Your assignment
Please count the lines in the entries below that contain the string "yellow", treating uppercase and lowercase as different. Reply with the number alone.
(Dataset records begins)
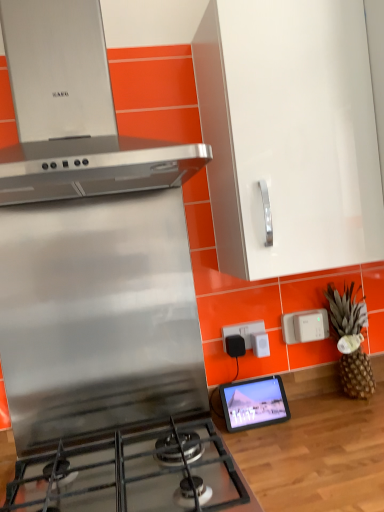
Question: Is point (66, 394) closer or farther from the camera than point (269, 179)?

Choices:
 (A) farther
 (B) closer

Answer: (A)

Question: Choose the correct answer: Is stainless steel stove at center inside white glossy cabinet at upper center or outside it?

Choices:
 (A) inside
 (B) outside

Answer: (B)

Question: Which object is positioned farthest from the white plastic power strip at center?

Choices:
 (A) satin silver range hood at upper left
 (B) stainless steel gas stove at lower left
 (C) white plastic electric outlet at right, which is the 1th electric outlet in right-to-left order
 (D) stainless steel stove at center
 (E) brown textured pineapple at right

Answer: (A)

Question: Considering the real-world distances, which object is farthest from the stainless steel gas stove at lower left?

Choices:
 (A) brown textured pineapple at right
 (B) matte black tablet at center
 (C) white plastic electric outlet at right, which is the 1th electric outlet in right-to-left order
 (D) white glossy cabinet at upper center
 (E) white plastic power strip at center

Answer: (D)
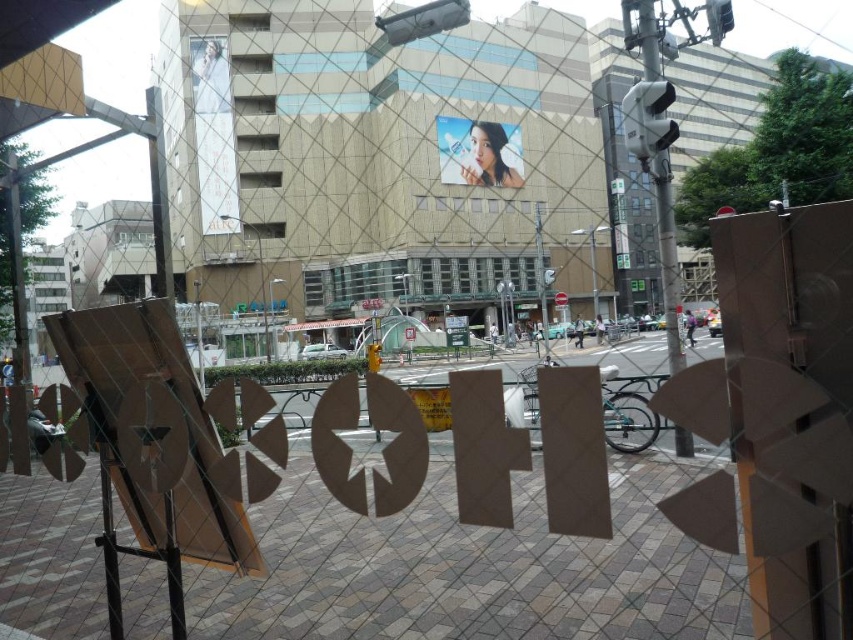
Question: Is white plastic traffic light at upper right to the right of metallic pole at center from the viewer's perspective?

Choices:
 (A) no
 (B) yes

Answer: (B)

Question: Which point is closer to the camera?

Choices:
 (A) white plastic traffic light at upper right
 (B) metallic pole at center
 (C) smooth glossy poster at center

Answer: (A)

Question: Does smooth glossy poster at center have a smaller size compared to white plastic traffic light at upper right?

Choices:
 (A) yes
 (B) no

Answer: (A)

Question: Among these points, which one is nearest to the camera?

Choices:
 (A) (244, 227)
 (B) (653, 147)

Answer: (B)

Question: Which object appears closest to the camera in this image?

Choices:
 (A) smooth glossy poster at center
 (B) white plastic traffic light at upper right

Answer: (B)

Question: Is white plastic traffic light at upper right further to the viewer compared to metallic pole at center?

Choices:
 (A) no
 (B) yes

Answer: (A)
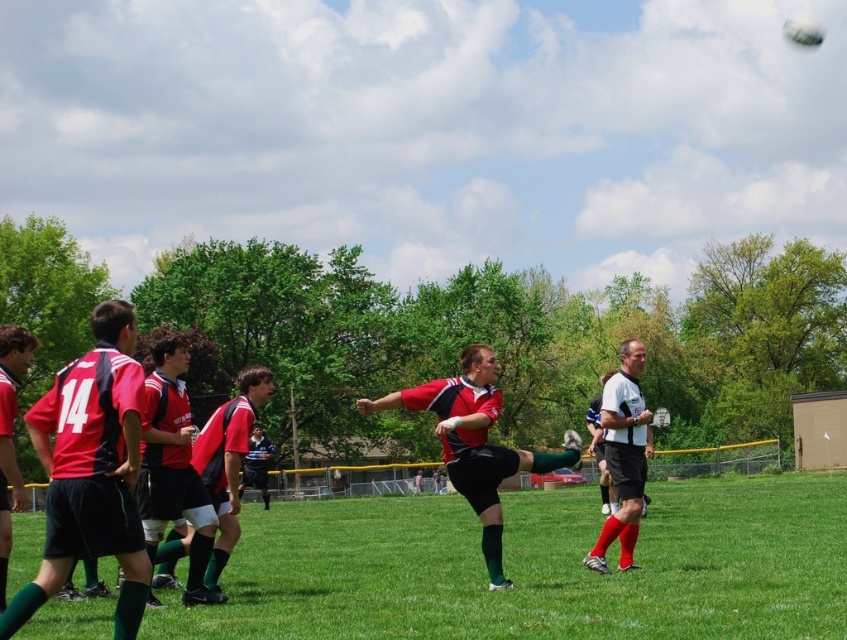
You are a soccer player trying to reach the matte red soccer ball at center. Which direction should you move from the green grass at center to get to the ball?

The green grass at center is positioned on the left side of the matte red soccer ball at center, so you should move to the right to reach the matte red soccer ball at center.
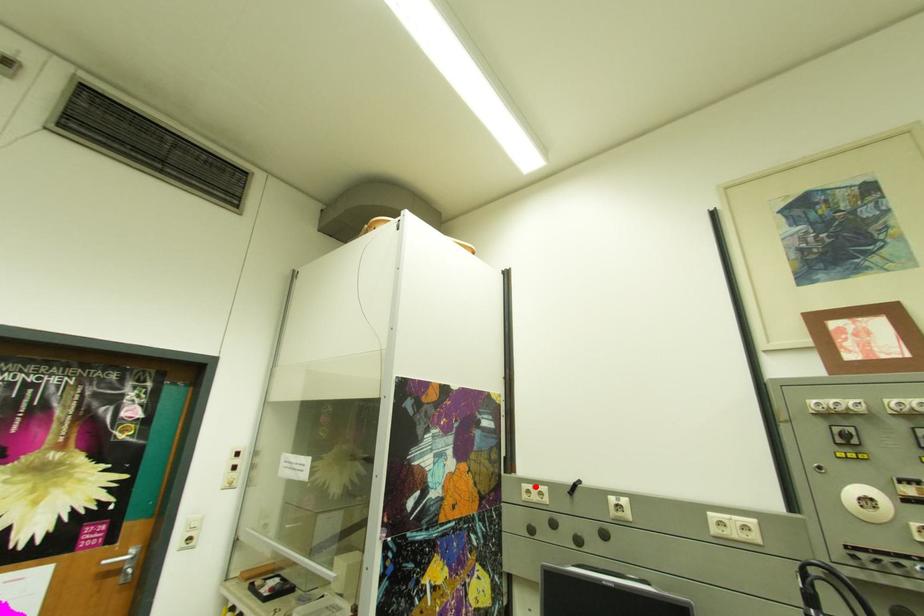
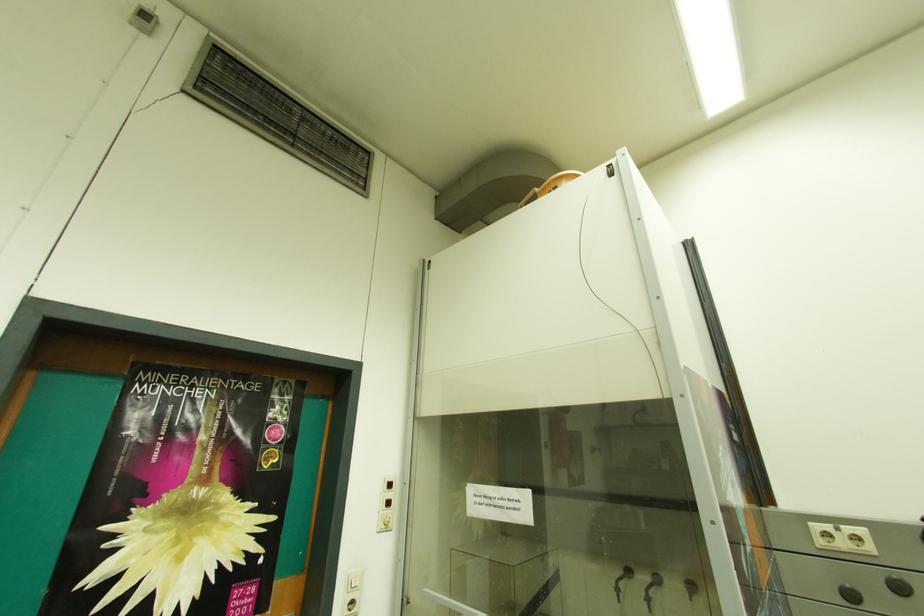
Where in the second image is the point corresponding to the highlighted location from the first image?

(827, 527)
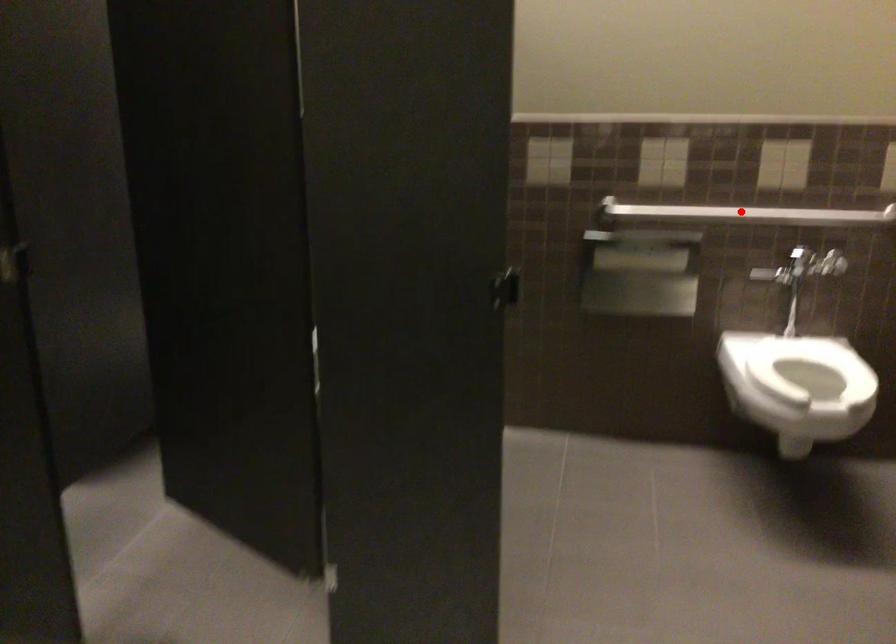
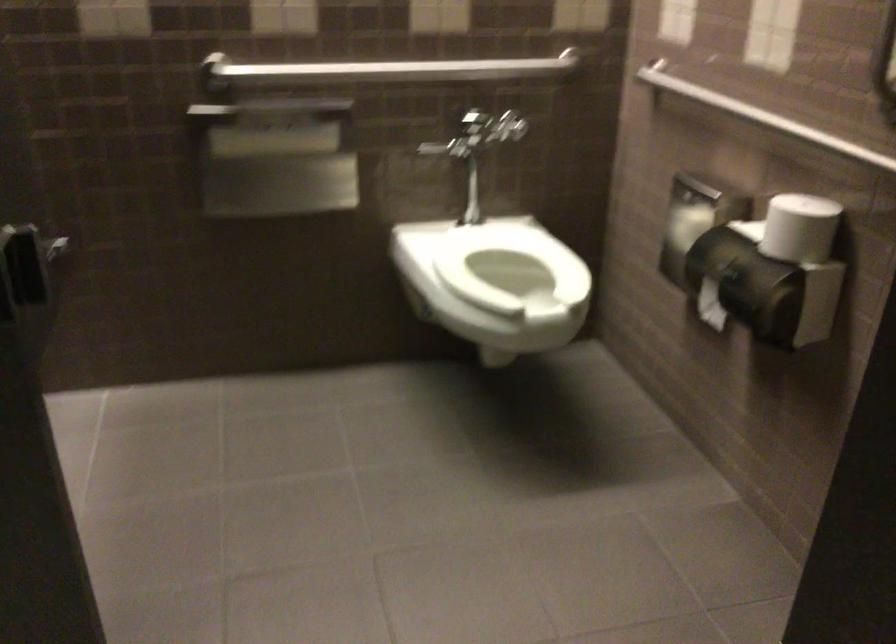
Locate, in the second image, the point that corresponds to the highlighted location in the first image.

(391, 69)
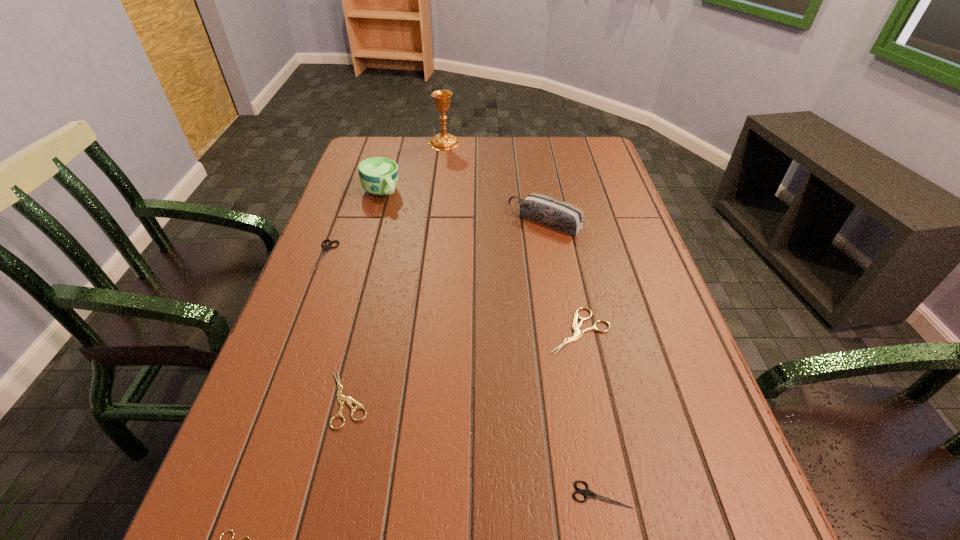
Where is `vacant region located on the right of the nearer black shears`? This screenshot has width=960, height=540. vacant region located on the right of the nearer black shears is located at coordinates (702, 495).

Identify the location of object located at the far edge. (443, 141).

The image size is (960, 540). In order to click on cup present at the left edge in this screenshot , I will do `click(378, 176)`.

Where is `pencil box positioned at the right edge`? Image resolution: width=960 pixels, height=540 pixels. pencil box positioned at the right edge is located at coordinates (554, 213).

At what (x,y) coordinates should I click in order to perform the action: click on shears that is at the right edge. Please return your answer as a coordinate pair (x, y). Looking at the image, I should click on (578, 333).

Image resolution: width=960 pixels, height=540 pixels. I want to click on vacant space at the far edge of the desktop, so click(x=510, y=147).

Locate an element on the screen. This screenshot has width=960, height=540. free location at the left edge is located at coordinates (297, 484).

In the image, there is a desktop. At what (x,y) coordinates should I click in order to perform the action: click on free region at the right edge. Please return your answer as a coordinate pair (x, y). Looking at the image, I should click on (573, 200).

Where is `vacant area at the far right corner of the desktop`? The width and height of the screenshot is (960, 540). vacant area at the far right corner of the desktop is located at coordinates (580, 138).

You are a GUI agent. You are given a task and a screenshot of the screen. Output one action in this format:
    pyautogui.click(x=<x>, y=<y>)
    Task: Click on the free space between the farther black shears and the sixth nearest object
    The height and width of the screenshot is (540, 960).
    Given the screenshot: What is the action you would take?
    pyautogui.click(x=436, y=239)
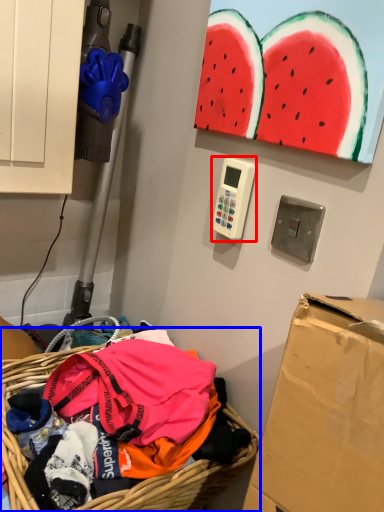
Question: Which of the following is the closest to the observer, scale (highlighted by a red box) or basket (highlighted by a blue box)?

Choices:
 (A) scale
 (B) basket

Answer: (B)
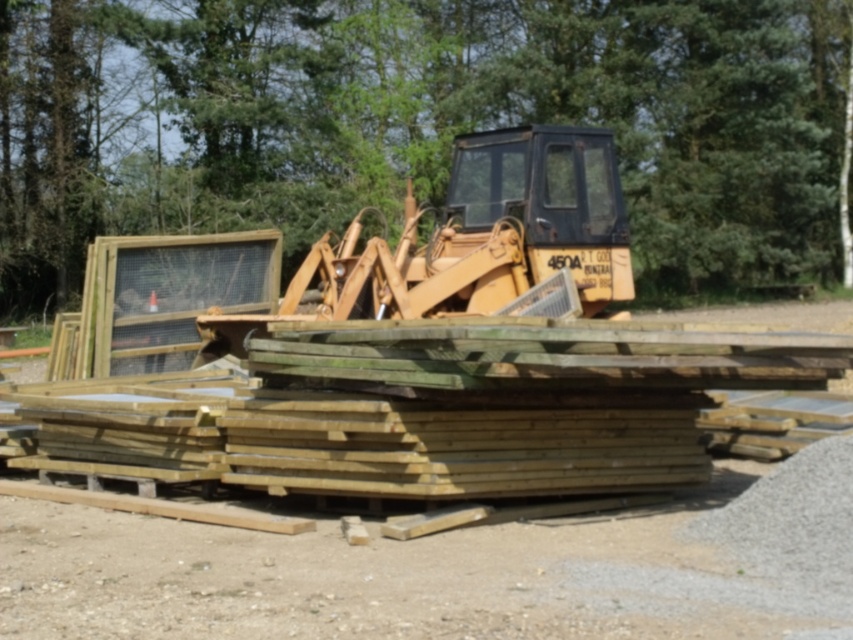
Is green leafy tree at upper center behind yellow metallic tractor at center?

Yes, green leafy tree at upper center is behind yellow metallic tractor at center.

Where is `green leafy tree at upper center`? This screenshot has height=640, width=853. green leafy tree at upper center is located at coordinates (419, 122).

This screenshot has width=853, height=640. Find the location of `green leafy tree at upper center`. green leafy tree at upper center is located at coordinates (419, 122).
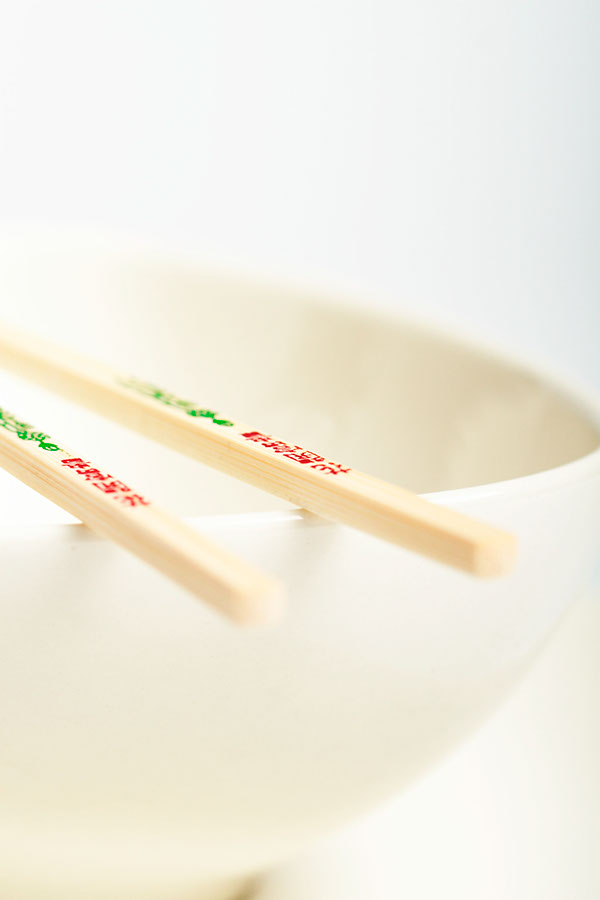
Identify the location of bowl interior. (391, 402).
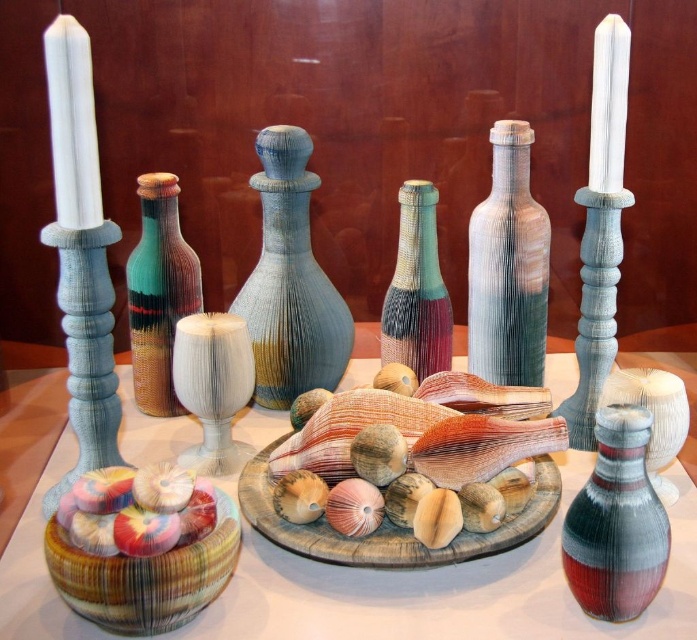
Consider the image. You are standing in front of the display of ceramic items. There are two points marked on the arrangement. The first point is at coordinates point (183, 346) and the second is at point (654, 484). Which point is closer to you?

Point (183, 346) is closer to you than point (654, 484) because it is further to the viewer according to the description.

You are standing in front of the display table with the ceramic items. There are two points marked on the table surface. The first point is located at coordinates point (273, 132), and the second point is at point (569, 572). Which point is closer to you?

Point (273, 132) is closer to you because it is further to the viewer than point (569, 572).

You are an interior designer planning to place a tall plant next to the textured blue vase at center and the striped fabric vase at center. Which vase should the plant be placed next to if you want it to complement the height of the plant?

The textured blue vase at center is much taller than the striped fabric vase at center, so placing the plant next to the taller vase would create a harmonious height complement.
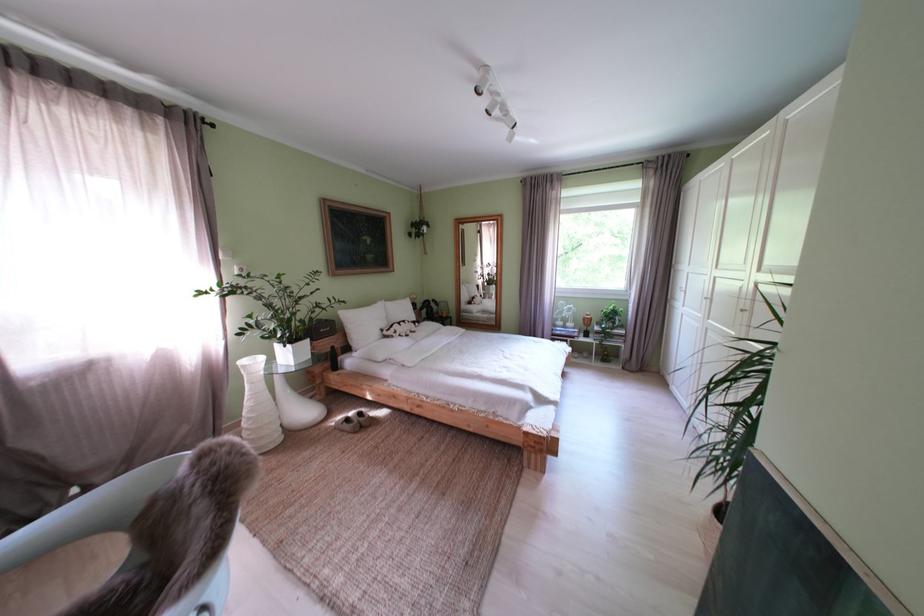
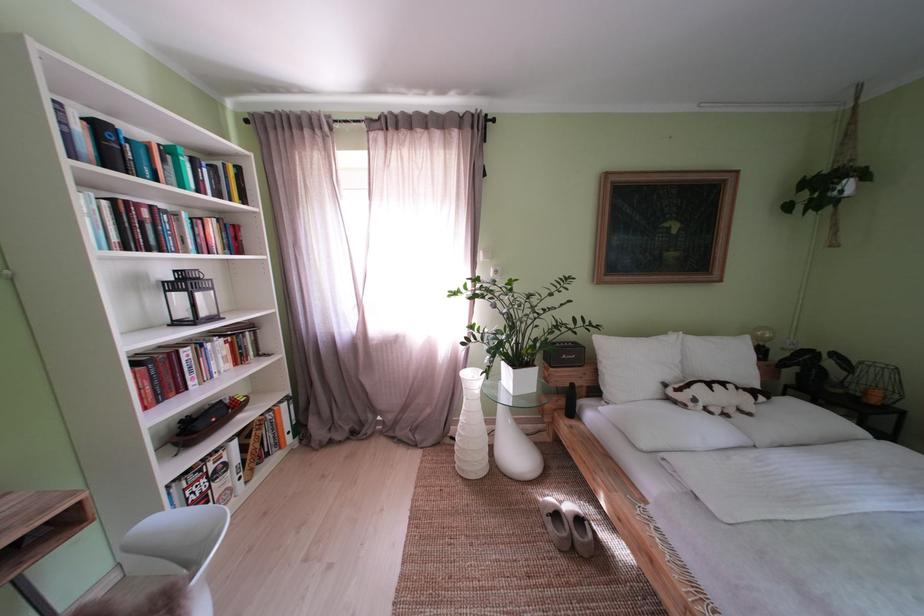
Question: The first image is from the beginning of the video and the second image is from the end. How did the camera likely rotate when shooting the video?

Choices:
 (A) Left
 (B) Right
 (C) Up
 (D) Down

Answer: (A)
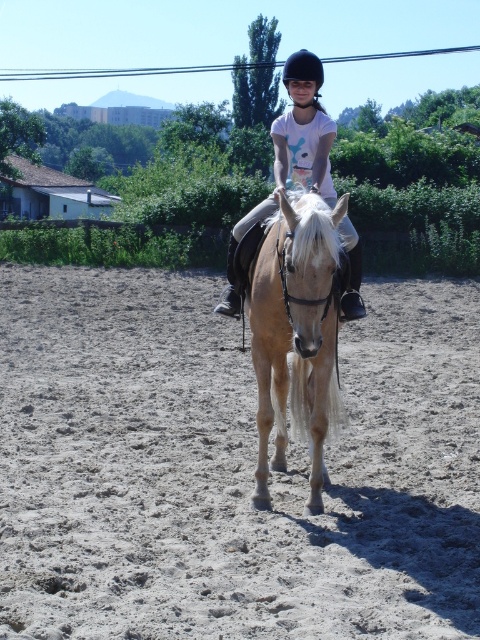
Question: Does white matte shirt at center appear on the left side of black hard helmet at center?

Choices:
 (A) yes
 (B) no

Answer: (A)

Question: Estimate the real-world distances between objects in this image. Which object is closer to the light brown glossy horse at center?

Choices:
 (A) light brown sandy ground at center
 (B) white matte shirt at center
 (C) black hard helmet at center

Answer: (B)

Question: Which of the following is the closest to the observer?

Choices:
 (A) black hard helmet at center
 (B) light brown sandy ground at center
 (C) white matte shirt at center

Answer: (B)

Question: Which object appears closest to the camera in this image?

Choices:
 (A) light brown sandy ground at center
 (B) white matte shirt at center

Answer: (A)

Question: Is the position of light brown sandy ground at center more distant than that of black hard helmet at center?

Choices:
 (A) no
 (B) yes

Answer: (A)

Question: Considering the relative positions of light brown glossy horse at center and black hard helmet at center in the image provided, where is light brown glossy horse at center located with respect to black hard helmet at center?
(Dataset records ends)
Solution below
2